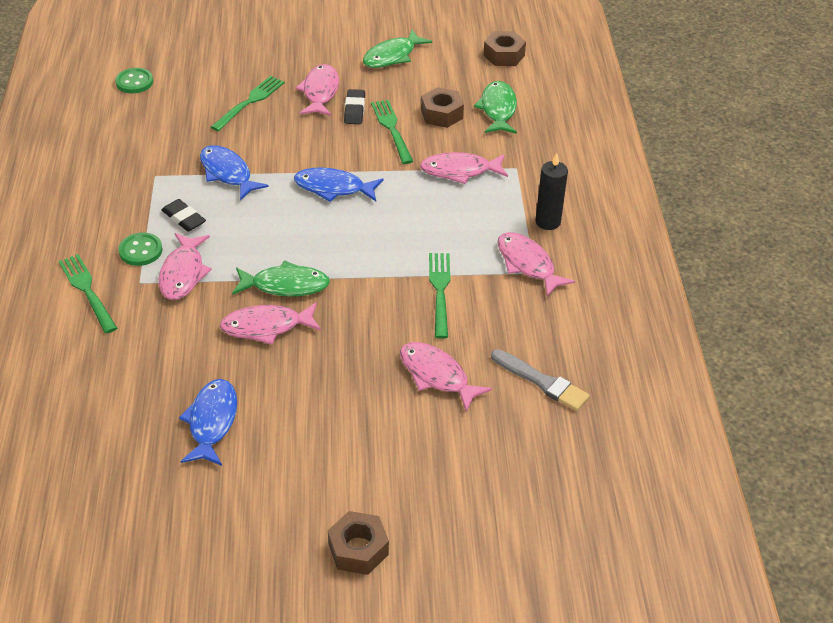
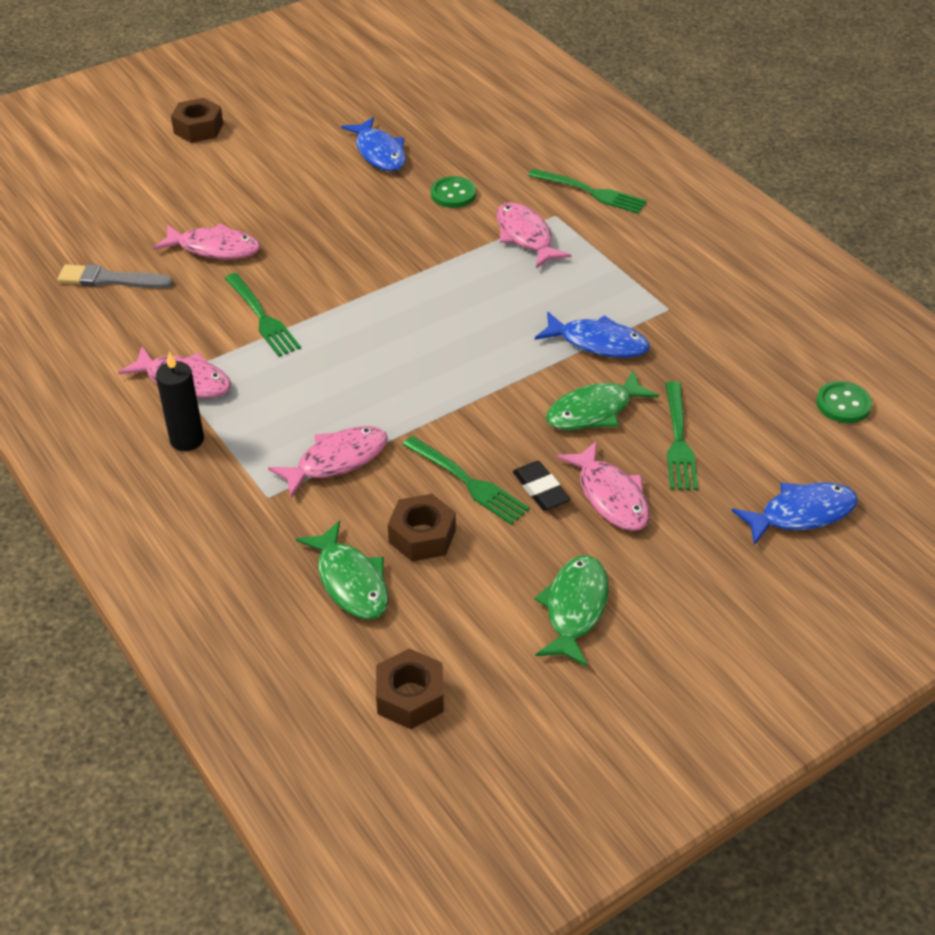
camera: 150 degrees right, 0 degrees up
green button [118,233,163,266] -> green button moved to [431,176,476,208]
black eraser [161,199,206,232] -> none
pink fish [220,302,321,345] -> none
green fish [232,260,330,297] -> green fish moved to [546,370,659,430]
blue fish [294,167,383,202] -> blue fish moved to [731,482,858,545]

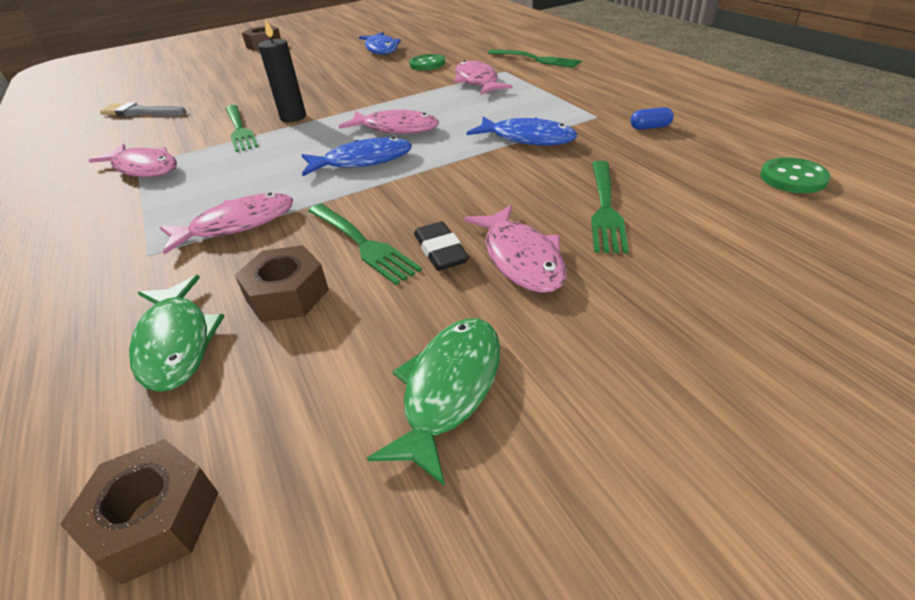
camera: 10 degrees right, 5 degrees down
pink fish [153,223,260,259] -> pink fish moved to [339,109,439,134]
black candle [156,352,204,451] -> black candle moved to [258,18,306,122]
green fish [546,370,659,430] -> none
blue fish [731,482,858,545] -> blue fish moved to [302,137,412,176]
none -> blue capsule [630,107,674,130]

Your objective: Without including any picture, reproduce all of the material exactly.

Solution to this task:
camera: 150 degrees right, 0 degrees up
green button [118,233,163,266] -> green button moved to [431,176,476,208]
black eraser [161,199,206,232] -> none
pink fish [220,302,321,345] -> none
green fish [232,260,330,297] -> green fish moved to [546,370,659,430]
blue fish [294,167,383,202] -> blue fish moved to [731,482,858,545]

camera: 10 degrees right, 5 degrees down
pink fish [153,223,260,259] -> pink fish moved to [339,109,439,134]
black candle [156,352,204,451] -> black candle moved to [258,18,306,122]
green fish [546,370,659,430] -> none
blue fish [731,482,858,545] -> blue fish moved to [302,137,412,176]
none -> blue capsule [630,107,674,130]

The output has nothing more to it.